__Task instructions__
Skipping all images, output the listing word for word.

__Entries shown__
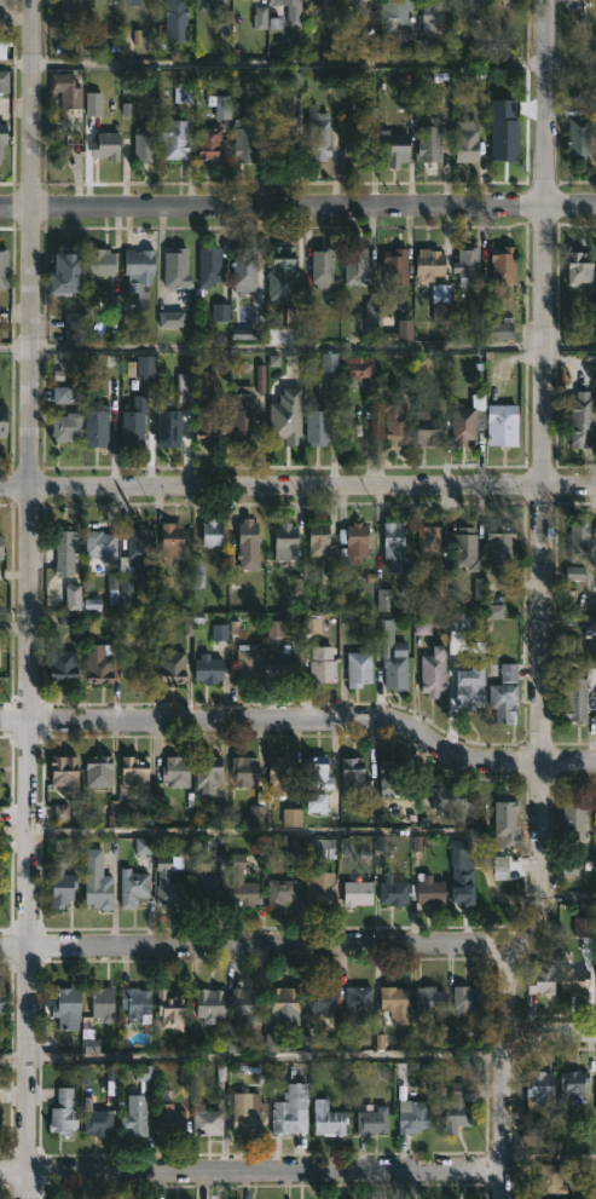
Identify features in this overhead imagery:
building: (253, 0)
building: (509, 0)
building: (319, 1)
building: (469, 2)
building: (212, 3)
building: (3, 4)
building: (358, 4)
building: (69, 7)
building: (290, 11)
building: (175, 14)
building: (432, 14)
building: (396, 23)
building: (3, 50)
road: (298, 65)
building: (3, 82)
building: (65, 91)
building: (505, 134)
building: (244, 135)
building: (317, 135)
building: (578, 136)
building: (2, 137)
building: (173, 140)
building: (278, 140)
building: (353, 141)
building: (209, 142)
building: (429, 142)
building: (465, 142)
building: (143, 145)
building: (106, 146)
building: (392, 147)
road: (298, 211)
building: (99, 261)
building: (428, 263)
building: (208, 265)
building: (355, 265)
building: (393, 265)
building: (466, 265)
building: (503, 265)
building: (322, 266)
building: (176, 267)
building: (242, 268)
building: (578, 268)
building: (63, 272)
building: (1, 273)
building: (139, 273)
building: (282, 277)
building: (441, 304)
building: (173, 321)
building: (72, 326)
road: (297, 348)
building: (140, 365)
building: (358, 366)
building: (392, 366)
building: (109, 377)
building: (184, 389)
building: (205, 408)
building: (245, 409)
building: (284, 417)
building: (2, 419)
building: (397, 419)
building: (581, 419)
building: (464, 422)
building: (501, 423)
building: (96, 424)
building: (133, 424)
building: (168, 425)
building: (66, 426)
building: (317, 426)
building: (427, 429)
road: (298, 488)
building: (211, 533)
building: (318, 538)
building: (578, 538)
building: (355, 539)
building: (171, 540)
building: (248, 540)
building: (428, 540)
building: (285, 541)
building: (501, 543)
building: (100, 545)
building: (465, 545)
building: (395, 547)
building: (66, 551)
building: (1, 557)
building: (133, 564)
building: (576, 575)
road: (24, 599)
building: (386, 601)
road: (541, 602)
road: (310, 622)
building: (287, 661)
building: (99, 662)
building: (248, 663)
building: (322, 664)
building: (62, 665)
building: (172, 666)
building: (395, 667)
building: (208, 668)
building: (358, 668)
building: (138, 669)
building: (434, 671)
building: (471, 686)
building: (504, 694)
building: (576, 700)
road: (302, 721)
building: (175, 770)
building: (245, 770)
building: (98, 771)
building: (64, 772)
building: (133, 773)
building: (207, 773)
building: (316, 773)
building: (280, 775)
building: (351, 776)
building: (391, 777)
building: (451, 803)
building: (317, 804)
building: (574, 820)
building: (505, 825)
road: (290, 839)
building: (318, 848)
building: (461, 874)
building: (204, 875)
building: (96, 879)
building: (60, 883)
building: (241, 883)
building: (166, 885)
building: (132, 886)
road: (567, 889)
building: (320, 890)
building: (355, 890)
building: (428, 891)
building: (280, 892)
building: (392, 892)
building: (583, 930)
road: (259, 942)
building: (595, 961)
building: (542, 978)
building: (572, 979)
building: (466, 998)
building: (429, 999)
building: (1, 1000)
building: (320, 1000)
building: (137, 1003)
building: (284, 1003)
building: (359, 1003)
building: (394, 1003)
building: (103, 1004)
building: (209, 1005)
building: (246, 1006)
building: (65, 1007)
building: (171, 1010)
road: (550, 1033)
road: (252, 1059)
building: (572, 1083)
building: (539, 1089)
building: (137, 1105)
building: (457, 1109)
building: (290, 1110)
building: (63, 1113)
building: (246, 1116)
building: (327, 1118)
building: (413, 1118)
building: (169, 1119)
building: (96, 1120)
building: (205, 1120)
building: (371, 1121)
road: (549, 1158)
road: (251, 1167)
building: (551, 1180)
building: (532, 1198)
building: (586, 1198)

__Response__
Identify features in this overhead imagery:
building: (253, 0)
building: (509, 0)
building: (319, 1)
building: (469, 2)
building: (212, 3)
building: (3, 4)
building: (358, 4)
building: (69, 7)
building: (290, 11)
building: (175, 14)
building: (432, 14)
building: (396, 23)
building: (3, 50)
road: (298, 65)
building: (3, 82)
building: (65, 91)
building: (505, 134)
building: (244, 135)
building: (317, 135)
building: (578, 136)
building: (2, 137)
building: (173, 140)
building: (278, 140)
building: (353, 141)
building: (209, 142)
building: (429, 142)
building: (465, 142)
building: (143, 145)
building: (106, 146)
building: (392, 147)
road: (298, 211)
building: (99, 261)
building: (428, 263)
building: (208, 265)
building: (355, 265)
building: (393, 265)
building: (466, 265)
building: (503, 265)
building: (322, 266)
building: (176, 267)
building: (242, 268)
building: (578, 268)
building: (63, 272)
building: (1, 273)
building: (139, 273)
building: (282, 277)
building: (441, 304)
building: (173, 321)
building: (72, 326)
road: (297, 348)
building: (140, 365)
building: (358, 366)
building: (392, 366)
building: (109, 377)
building: (184, 389)
building: (205, 408)
building: (245, 409)
building: (284, 417)
building: (2, 419)
building: (397, 419)
building: (581, 419)
building: (464, 422)
building: (501, 423)
building: (96, 424)
building: (133, 424)
building: (168, 425)
building: (66, 426)
building: (317, 426)
building: (427, 429)
road: (298, 488)
building: (211, 533)
building: (318, 538)
building: (578, 538)
building: (355, 539)
building: (171, 540)
building: (248, 540)
building: (428, 540)
building: (285, 541)
building: (501, 543)
building: (100, 545)
building: (465, 545)
building: (395, 547)
building: (66, 551)
building: (1, 557)
building: (133, 564)
building: (576, 575)
road: (24, 599)
building: (386, 601)
road: (541, 602)
road: (310, 622)
building: (287, 661)
building: (99, 662)
building: (248, 663)
building: (322, 664)
building: (62, 665)
building: (172, 666)
building: (395, 667)
building: (208, 668)
building: (358, 668)
building: (138, 669)
building: (434, 671)
building: (471, 686)
building: (504, 694)
building: (576, 700)
road: (302, 721)
building: (175, 770)
building: (245, 770)
building: (98, 771)
building: (64, 772)
building: (133, 773)
building: (207, 773)
building: (316, 773)
building: (280, 775)
building: (351, 776)
building: (391, 777)
building: (451, 803)
building: (317, 804)
building: (574, 820)
building: (505, 825)
road: (290, 839)
building: (318, 848)
building: (461, 874)
building: (204, 875)
building: (96, 879)
building: (60, 883)
building: (241, 883)
building: (166, 885)
building: (132, 886)
road: (567, 889)
building: (320, 890)
building: (355, 890)
building: (428, 891)
building: (280, 892)
building: (392, 892)
building: (583, 930)
road: (259, 942)
building: (595, 961)
building: (542, 978)
building: (572, 979)
building: (466, 998)
building: (429, 999)
building: (1, 1000)
building: (320, 1000)
building: (137, 1003)
building: (284, 1003)
building: (359, 1003)
building: (394, 1003)
building: (103, 1004)
building: (209, 1005)
building: (246, 1006)
building: (65, 1007)
building: (171, 1010)
road: (550, 1033)
road: (252, 1059)
building: (572, 1083)
building: (539, 1089)
building: (137, 1105)
building: (457, 1109)
building: (290, 1110)
building: (63, 1113)
building: (246, 1116)
building: (327, 1118)
building: (413, 1118)
building: (169, 1119)
building: (96, 1120)
building: (205, 1120)
building: (371, 1121)
road: (549, 1158)
road: (251, 1167)
building: (551, 1180)
building: (532, 1198)
building: (586, 1198)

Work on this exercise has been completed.